Stored entries:
───

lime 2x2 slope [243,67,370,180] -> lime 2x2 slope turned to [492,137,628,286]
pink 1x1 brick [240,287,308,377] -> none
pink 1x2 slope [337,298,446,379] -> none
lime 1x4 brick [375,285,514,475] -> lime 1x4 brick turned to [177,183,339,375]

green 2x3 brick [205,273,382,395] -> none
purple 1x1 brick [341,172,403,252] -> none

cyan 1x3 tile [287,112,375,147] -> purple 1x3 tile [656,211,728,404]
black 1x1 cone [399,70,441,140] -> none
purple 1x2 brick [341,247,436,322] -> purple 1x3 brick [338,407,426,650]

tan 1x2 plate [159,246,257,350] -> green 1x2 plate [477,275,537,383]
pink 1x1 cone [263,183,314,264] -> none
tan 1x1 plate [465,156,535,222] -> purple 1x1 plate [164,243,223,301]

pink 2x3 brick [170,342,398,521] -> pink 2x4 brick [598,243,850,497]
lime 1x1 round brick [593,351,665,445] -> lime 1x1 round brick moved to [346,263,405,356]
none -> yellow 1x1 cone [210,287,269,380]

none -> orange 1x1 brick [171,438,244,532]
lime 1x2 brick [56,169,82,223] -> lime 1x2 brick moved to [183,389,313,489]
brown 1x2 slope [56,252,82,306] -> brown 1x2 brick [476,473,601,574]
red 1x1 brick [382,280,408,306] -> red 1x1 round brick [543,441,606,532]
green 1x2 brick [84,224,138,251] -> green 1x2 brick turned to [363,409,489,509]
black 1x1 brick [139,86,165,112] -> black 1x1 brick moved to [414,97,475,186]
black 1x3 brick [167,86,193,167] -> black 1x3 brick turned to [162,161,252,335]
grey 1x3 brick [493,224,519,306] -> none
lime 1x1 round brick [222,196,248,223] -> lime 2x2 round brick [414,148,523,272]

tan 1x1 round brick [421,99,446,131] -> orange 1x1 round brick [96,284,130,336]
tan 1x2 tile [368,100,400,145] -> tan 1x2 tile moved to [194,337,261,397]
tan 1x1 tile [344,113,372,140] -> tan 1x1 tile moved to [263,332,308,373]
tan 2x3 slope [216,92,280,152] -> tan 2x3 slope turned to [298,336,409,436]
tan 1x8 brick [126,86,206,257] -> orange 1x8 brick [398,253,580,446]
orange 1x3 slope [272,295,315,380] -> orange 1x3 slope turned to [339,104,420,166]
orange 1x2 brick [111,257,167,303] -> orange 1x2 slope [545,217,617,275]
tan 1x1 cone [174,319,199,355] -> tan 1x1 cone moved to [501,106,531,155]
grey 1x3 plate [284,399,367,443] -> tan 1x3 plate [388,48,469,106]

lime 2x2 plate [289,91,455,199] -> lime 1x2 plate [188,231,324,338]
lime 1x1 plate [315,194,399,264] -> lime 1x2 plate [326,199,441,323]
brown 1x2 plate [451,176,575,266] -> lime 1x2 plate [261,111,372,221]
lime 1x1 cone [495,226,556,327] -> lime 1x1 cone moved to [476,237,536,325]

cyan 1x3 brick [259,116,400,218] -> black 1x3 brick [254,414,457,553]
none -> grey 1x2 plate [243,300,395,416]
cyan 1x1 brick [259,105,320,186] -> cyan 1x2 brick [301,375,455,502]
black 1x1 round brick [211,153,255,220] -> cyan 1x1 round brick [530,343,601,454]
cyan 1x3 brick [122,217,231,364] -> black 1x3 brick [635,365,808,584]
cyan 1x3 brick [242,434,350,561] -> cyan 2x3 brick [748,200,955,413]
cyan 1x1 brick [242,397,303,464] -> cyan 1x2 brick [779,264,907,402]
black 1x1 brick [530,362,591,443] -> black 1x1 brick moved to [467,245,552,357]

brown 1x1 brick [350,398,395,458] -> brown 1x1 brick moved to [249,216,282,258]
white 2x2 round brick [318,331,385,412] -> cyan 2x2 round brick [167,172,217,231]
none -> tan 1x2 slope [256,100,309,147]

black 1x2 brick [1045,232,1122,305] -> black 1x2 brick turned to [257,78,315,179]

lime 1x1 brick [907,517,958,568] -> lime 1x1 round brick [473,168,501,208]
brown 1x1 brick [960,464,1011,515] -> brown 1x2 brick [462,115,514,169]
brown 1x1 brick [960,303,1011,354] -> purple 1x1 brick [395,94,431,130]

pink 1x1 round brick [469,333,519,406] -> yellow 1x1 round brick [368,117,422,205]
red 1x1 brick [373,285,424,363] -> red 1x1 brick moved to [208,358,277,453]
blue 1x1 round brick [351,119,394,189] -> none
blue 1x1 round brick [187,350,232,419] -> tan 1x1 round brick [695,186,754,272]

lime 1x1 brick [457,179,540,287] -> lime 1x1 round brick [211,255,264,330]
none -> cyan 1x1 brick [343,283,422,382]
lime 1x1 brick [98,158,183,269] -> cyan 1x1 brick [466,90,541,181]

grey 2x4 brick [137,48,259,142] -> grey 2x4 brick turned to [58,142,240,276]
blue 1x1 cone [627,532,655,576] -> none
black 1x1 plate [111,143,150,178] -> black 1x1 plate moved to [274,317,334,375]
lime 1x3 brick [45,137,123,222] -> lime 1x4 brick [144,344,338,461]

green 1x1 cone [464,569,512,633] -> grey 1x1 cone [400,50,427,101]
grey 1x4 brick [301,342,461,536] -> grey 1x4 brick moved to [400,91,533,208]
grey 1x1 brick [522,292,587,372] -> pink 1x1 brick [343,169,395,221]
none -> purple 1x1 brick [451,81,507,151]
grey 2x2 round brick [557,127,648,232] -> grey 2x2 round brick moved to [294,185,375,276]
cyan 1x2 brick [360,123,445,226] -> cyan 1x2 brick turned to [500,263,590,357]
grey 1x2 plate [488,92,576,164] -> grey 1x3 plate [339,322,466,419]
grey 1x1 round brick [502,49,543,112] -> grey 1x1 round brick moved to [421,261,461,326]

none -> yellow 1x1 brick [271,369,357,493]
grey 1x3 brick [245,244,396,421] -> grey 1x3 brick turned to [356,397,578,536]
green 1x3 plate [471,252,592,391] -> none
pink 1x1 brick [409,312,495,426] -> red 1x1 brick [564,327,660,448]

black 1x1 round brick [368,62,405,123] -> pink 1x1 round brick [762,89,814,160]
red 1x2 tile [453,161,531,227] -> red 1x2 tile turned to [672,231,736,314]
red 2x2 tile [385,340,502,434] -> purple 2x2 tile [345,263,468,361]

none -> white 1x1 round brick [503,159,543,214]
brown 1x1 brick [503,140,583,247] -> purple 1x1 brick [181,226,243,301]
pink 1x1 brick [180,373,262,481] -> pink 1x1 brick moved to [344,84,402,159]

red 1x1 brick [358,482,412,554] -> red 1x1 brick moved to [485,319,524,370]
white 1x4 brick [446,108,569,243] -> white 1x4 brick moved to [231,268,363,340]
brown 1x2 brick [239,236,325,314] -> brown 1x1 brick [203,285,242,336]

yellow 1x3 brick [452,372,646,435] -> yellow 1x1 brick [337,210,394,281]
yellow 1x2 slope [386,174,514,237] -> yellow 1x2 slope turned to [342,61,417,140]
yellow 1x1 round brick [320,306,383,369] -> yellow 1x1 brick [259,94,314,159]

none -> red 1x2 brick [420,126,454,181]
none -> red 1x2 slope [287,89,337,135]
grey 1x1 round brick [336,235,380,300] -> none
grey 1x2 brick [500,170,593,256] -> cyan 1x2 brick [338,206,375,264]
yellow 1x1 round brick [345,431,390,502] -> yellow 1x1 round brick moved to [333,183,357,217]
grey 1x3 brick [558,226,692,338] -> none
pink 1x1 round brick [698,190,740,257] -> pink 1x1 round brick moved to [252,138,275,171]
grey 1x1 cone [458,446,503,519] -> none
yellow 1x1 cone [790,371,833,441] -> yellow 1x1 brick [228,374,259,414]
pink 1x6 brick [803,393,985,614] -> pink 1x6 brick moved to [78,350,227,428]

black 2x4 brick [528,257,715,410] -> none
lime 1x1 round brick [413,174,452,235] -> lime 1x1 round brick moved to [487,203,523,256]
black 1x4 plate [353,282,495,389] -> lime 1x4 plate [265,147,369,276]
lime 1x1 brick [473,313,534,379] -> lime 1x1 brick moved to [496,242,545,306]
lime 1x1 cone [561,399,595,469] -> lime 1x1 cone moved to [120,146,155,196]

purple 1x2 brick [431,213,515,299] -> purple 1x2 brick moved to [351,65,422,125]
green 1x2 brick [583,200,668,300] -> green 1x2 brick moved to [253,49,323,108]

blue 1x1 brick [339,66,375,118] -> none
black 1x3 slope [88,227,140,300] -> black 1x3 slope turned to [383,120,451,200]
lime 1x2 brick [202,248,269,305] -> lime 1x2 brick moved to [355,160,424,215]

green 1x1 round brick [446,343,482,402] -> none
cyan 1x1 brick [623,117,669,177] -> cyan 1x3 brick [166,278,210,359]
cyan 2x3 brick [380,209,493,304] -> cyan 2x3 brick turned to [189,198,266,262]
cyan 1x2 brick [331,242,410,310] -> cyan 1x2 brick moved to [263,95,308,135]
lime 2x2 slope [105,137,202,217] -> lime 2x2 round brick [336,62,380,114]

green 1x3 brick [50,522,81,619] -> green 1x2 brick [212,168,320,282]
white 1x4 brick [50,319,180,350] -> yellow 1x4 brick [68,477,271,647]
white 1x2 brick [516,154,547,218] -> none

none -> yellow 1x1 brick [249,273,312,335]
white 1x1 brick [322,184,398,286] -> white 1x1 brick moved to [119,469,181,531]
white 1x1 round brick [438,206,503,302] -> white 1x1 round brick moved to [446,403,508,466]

───

Using the records above, copy word for word the line with "yellow 1x1 round brick [345,431,390,502]", the line with "grey 1x1 cone [458,446,503,519] -> none", and every line between them.

EXERCISE ANSWER:
yellow 1x1 round brick [345,431,390,502] -> yellow 1x1 round brick moved to [333,183,357,217]
grey 1x3 brick [558,226,692,338] -> none
pink 1x1 round brick [698,190,740,257] -> pink 1x1 round brick moved to [252,138,275,171]
grey 1x1 cone [458,446,503,519] -> none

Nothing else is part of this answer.